** Opening Data for this exercise block **

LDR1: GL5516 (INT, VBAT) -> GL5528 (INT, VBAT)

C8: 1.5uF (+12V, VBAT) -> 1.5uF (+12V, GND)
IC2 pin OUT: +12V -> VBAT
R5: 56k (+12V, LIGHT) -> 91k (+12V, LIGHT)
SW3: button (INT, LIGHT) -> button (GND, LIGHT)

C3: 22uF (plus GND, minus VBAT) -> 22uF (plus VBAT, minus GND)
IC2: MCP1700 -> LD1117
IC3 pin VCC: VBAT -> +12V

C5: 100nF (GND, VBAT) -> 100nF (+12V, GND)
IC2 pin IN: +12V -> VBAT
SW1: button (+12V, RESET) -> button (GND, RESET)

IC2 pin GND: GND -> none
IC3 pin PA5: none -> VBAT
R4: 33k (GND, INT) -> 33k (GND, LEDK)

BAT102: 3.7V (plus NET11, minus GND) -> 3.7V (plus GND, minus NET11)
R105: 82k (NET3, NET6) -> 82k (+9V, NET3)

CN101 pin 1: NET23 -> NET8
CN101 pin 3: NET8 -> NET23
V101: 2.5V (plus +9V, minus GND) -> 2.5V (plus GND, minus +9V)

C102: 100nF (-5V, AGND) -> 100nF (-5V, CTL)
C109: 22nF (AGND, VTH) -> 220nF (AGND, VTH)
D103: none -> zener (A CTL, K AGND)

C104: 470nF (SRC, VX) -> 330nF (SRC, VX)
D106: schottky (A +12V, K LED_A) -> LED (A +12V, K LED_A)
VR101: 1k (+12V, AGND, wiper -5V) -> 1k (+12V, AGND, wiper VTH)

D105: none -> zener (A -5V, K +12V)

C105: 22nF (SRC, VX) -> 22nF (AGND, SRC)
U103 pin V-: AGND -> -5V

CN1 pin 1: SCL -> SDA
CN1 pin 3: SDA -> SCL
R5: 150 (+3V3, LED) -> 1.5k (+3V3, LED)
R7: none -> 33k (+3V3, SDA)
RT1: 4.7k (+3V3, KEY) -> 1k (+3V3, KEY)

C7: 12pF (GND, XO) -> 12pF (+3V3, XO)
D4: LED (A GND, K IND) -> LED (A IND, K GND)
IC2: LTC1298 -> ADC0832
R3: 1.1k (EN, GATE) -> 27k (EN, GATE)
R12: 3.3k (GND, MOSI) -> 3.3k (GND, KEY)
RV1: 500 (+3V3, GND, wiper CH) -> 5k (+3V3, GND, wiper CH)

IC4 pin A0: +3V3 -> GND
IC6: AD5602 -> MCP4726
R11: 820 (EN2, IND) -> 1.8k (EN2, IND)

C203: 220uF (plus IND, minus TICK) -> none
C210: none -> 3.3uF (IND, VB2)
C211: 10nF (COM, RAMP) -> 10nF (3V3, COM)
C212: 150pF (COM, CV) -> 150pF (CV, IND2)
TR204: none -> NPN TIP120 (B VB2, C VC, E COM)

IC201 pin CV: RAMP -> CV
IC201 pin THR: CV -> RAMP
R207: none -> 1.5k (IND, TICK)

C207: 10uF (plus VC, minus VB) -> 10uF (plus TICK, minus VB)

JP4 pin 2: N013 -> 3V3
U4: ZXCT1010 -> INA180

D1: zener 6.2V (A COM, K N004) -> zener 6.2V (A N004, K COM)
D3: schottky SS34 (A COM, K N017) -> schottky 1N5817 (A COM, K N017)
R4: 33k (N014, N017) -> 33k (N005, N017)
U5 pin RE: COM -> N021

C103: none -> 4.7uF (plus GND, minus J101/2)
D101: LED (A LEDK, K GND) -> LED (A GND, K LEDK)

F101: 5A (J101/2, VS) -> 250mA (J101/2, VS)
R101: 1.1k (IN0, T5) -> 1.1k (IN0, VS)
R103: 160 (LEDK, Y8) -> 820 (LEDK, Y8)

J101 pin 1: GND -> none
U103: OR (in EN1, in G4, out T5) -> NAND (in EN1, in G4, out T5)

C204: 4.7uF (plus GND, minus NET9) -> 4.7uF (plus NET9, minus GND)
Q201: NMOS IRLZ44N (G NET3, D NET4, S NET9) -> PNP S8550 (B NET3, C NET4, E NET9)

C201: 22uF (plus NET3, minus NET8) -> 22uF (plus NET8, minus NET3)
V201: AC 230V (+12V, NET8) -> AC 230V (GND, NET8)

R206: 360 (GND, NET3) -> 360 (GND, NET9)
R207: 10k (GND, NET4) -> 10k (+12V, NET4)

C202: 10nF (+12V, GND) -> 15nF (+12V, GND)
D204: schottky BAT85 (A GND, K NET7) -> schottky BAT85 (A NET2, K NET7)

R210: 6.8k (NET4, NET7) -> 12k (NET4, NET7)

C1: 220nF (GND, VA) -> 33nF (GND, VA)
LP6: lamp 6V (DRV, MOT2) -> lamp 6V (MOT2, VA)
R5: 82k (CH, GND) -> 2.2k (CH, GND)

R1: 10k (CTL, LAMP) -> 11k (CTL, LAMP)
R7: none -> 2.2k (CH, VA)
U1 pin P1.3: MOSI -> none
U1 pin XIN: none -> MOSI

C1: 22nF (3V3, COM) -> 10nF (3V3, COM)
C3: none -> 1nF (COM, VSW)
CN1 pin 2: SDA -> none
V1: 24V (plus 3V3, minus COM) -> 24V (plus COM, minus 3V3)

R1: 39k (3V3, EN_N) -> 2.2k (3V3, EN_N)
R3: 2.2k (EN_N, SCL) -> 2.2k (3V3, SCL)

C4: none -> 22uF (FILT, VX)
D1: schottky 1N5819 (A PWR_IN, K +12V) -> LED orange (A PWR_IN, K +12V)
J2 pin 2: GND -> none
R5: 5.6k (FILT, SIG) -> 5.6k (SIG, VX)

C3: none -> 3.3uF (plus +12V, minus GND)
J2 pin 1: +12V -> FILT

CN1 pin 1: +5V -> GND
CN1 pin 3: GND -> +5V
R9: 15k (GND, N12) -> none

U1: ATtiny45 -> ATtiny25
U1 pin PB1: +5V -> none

** Closing Data for this exercise block **

(Task to carry out) Every line above must be reproduced exactly as it stands.

(Reply)
LDR1: GL5516 (INT, VBAT) -> GL5528 (INT, VBAT)

C8: 1.5uF (+12V, VBAT) -> 1.5uF (+12V, GND)
IC2 pin OUT: +12V -> VBAT
R5: 56k (+12V, LIGHT) -> 91k (+12V, LIGHT)
SW3: button (INT, LIGHT) -> button (GND, LIGHT)

C3: 22uF (plus GND, minus VBAT) -> 22uF (plus VBAT, minus GND)
IC2: MCP1700 -> LD1117
IC3 pin VCC: VBAT -> +12V

C5: 100nF (GND, VBAT) -> 100nF (+12V, GND)
IC2 pin IN: +12V -> VBAT
SW1: button (+12V, RESET) -> button (GND, RESET)

IC2 pin GND: GND -> none
IC3 pin PA5: none -> VBAT
R4: 33k (GND, INT) -> 33k (GND, LEDK)

BAT102: 3.7V (plus NET11, minus GND) -> 3.7V (plus GND, minus NET11)
R105: 82k (NET3, NET6) -> 82k (+9V, NET3)

CN101 pin 1: NET23 -> NET8
CN101 pin 3: NET8 -> NET23
V101: 2.5V (plus +9V, minus GND) -> 2.5V (plus GND, minus +9V)

C102: 100nF (-5V, AGND) -> 100nF (-5V, CTL)
C109: 22nF (AGND, VTH) -> 220nF (AGND, VTH)
D103: none -> zener (A CTL, K AGND)

C104: 470nF (SRC, VX) -> 330nF (SRC, VX)
D106: schottky (A +12V, K LED_A) -> LED (A +12V, K LED_A)
VR101: 1k (+12V, AGND, wiper -5V) -> 1k (+12V, AGND, wiper VTH)

D105: none -> zener (A -5V, K +12V)

C105: 22nF (SRC, VX) -> 22nF (AGND, SRC)
U103 pin V-: AGND -> -5V

CN1 pin 1: SCL -> SDA
CN1 pin 3: SDA -> SCL
R5: 150 (+3V3, LED) -> 1.5k (+3V3, LED)
R7: none -> 33k (+3V3, SDA)
RT1: 4.7k (+3V3, KEY) -> 1k (+3V3, KEY)

C7: 12pF (GND, XO) -> 12pF (+3V3, XO)
D4: LED (A GND, K IND) -> LED (A IND, K GND)
IC2: LTC1298 -> ADC0832
R3: 1.1k (EN, GATE) -> 27k (EN, GATE)
R12: 3.3k (GND, MOSI) -> 3.3k (GND, KEY)
RV1: 500 (+3V3, GND, wiper CH) -> 5k (+3V3, GND, wiper CH)

IC4 pin A0: +3V3 -> GND
IC6: AD5602 -> MCP4726
R11: 820 (EN2, IND) -> 1.8k (EN2, IND)

C203: 220uF (plus IND, minus TICK) -> none
C210: none -> 3.3uF (IND, VB2)
C211: 10nF (COM, RAMP) -> 10nF (3V3, COM)
C212: 150pF (COM, CV) -> 150pF (CV, IND2)
TR204: none -> NPN TIP120 (B VB2, C VC, E COM)

IC201 pin CV: RAMP -> CV
IC201 pin THR: CV -> RAMP
R207: none -> 1.5k (IND, TICK)

C207: 10uF (plus VC, minus VB) -> 10uF (plus TICK, minus VB)

JP4 pin 2: N013 -> 3V3
U4: ZXCT1010 -> INA180

D1: zener 6.2V (A COM, K N004) -> zener 6.2V (A N004, K COM)
D3: schottky SS34 (A COM, K N017) -> schottky 1N5817 (A COM, K N017)
R4: 33k (N014, N017) -> 33k (N005, N017)
U5 pin RE: COM -> N021

C103: none -> 4.7uF (plus GND, minus J101/2)
D101: LED (A LEDK, K GND) -> LED (A GND, K LEDK)

F101: 5A (J101/2, VS) -> 250mA (J101/2, VS)
R101: 1.1k (IN0, T5) -> 1.1k (IN0, VS)
R103: 160 (LEDK, Y8) -> 820 (LEDK, Y8)

J101 pin 1: GND -> none
U103: OR (in EN1, in G4, out T5) -> NAND (in EN1, in G4, out T5)

C204: 4.7uF (plus GND, minus NET9) -> 4.7uF (plus NET9, minus GND)
Q201: NMOS IRLZ44N (G NET3, D NET4, S NET9) -> PNP S8550 (B NET3, C NET4, E NET9)

C201: 22uF (plus NET3, minus NET8) -> 22uF (plus NET8, minus NET3)
V201: AC 230V (+12V, NET8) -> AC 230V (GND, NET8)

R206: 360 (GND, NET3) -> 360 (GND, NET9)
R207: 10k (GND, NET4) -> 10k (+12V, NET4)

C202: 10nF (+12V, GND) -> 15nF (+12V, GND)
D204: schottky BAT85 (A GND, K NET7) -> schottky BAT85 (A NET2, K NET7)

R210: 6.8k (NET4, NET7) -> 12k (NET4, NET7)

C1: 220nF (GND, VA) -> 33nF (GND, VA)
LP6: lamp 6V (DRV, MOT2) -> lamp 6V (MOT2, VA)
R5: 82k (CH, GND) -> 2.2k (CH, GND)

R1: 10k (CTL, LAMP) -> 11k (CTL, LAMP)
R7: none -> 2.2k (CH, VA)
U1 pin P1.3: MOSI -> none
U1 pin XIN: none -> MOSI

C1: 22nF (3V3, COM) -> 10nF (3V3, COM)
C3: none -> 1nF (COM, VSW)
CN1 pin 2: SDA -> none
V1: 24V (plus 3V3, minus COM) -> 24V (plus COM, minus 3V3)

R1: 39k (3V3, EN_N) -> 2.2k (3V3, EN_N)
R3: 2.2k (EN_N, SCL) -> 2.2k (3V3, SCL)

C4: none -> 22uF (FILT, VX)
D1: schottky 1N5819 (A PWR_IN, K +12V) -> LED orange (A PWR_IN, K +12V)
J2 pin 2: GND -> none
R5: 5.6k (FILT, SIG) -> 5.6k (SIG, VX)

C3: none -> 3.3uF (plus +12V, minus GND)
J2 pin 1: +12V -> FILT

CN1 pin 1: +5V -> GND
CN1 pin 3: GND -> +5V
R9: 15k (GND, N12) -> none

U1: ATtiny45 -> ATtiny25
U1 pin PB1: +5V -> none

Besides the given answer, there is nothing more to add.